Directions for this task » For every line in the data below that contains "golden", copy the line.

Data for review: Begin

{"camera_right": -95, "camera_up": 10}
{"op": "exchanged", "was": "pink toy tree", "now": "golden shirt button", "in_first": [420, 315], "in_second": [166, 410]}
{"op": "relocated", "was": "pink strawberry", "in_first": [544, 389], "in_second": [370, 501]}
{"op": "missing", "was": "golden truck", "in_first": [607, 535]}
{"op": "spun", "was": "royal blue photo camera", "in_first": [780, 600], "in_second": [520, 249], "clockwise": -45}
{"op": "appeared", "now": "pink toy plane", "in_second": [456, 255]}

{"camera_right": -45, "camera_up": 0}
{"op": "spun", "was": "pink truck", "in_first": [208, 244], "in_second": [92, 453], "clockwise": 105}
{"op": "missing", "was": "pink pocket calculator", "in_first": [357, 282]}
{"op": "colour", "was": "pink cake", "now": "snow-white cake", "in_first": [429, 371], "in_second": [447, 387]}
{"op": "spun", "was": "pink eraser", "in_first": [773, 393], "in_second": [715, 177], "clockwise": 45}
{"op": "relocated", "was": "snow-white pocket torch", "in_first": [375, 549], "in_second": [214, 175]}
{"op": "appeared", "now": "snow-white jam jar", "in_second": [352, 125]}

Data for review: End
Data for review: Begin

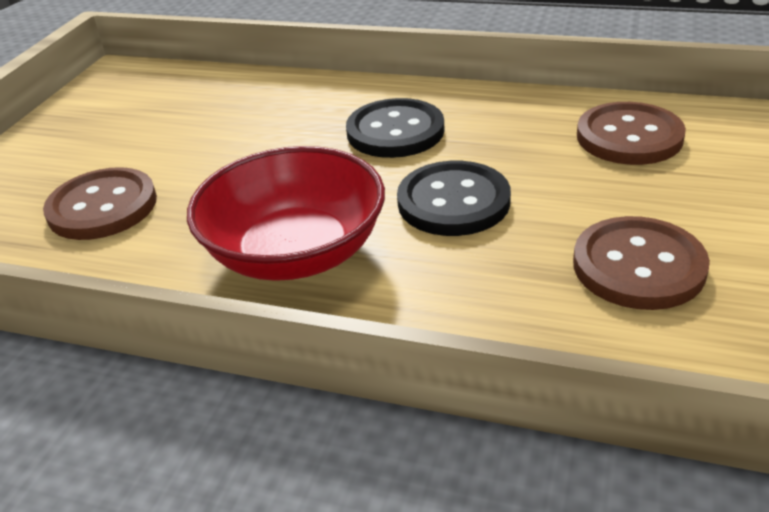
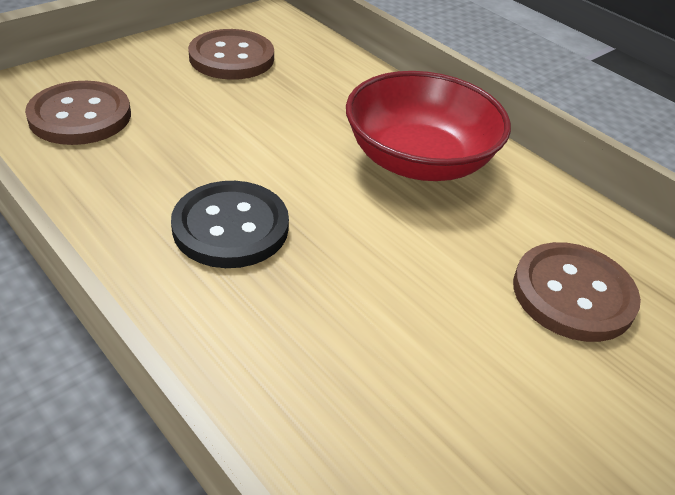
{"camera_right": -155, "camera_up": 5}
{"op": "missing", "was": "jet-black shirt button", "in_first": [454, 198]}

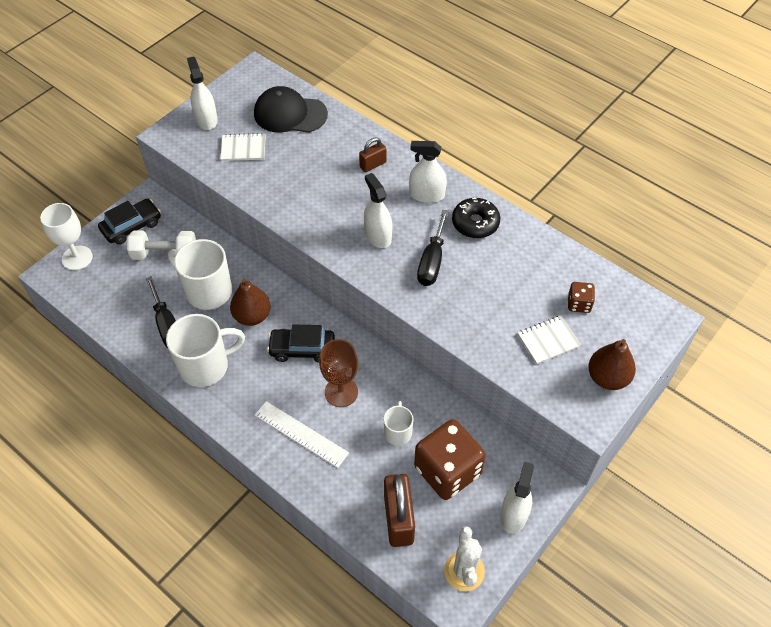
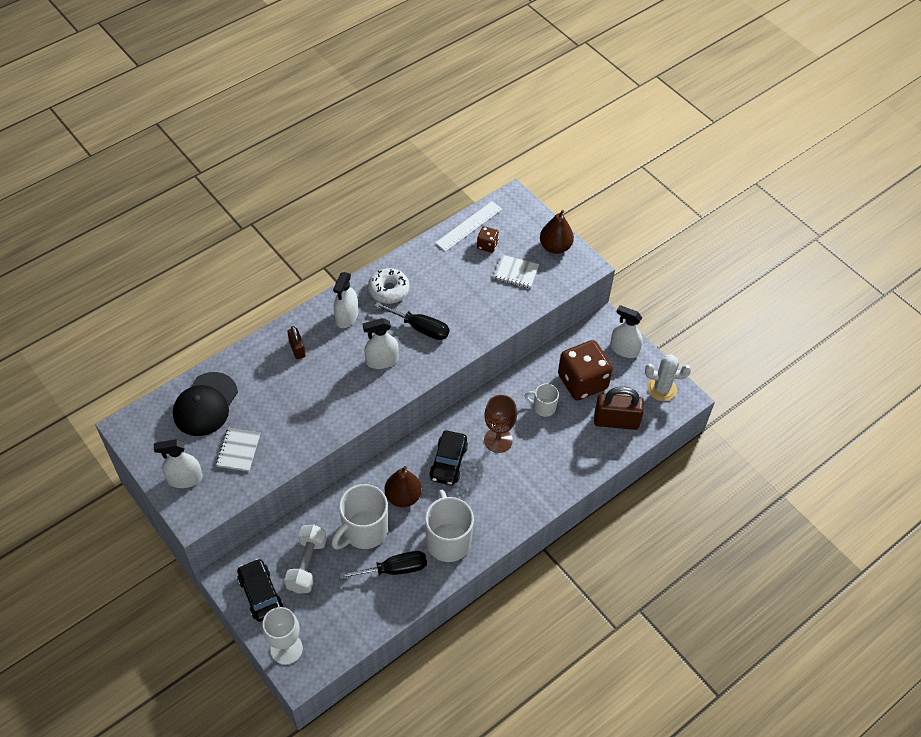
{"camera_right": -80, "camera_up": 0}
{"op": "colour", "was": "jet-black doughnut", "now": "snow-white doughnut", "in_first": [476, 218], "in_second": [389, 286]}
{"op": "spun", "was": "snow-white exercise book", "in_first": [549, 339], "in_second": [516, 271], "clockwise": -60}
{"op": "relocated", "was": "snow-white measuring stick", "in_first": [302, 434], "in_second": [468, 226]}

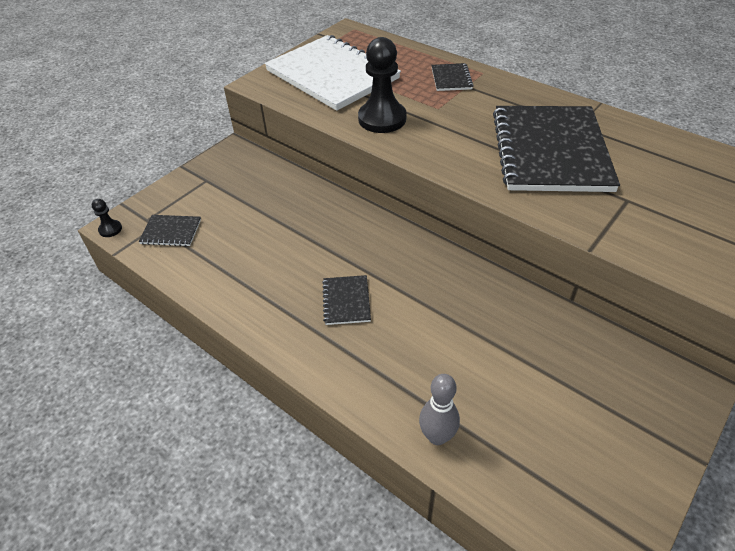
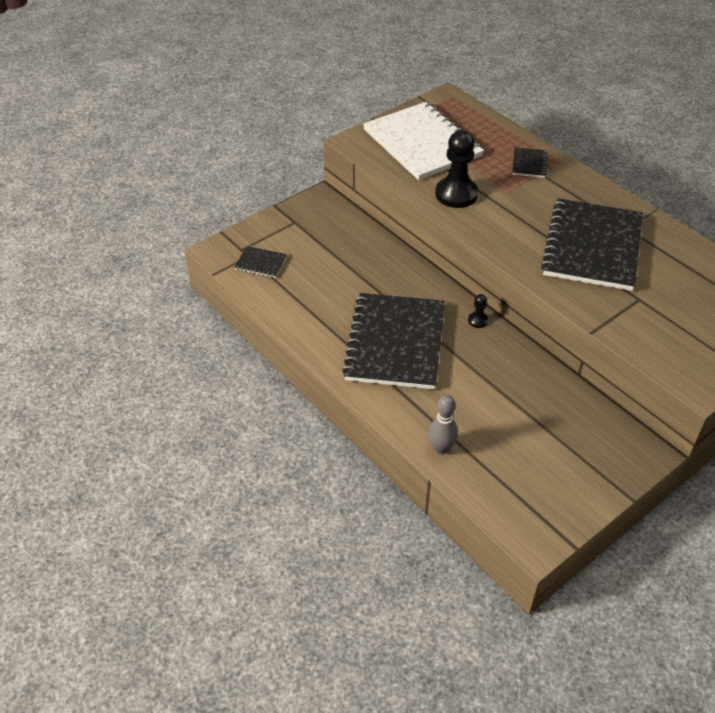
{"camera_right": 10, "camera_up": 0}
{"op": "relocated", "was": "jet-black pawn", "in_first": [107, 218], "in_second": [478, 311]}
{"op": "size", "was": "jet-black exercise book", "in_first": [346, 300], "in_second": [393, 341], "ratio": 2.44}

Data for review: End

Task result »
{"op": "exchanged", "was": "pink toy tree", "now": "golden shirt button", "in_first": [420, 315], "in_second": [166, 410]}
{"op": "missing", "was": "golden truck", "in_first": [607, 535]}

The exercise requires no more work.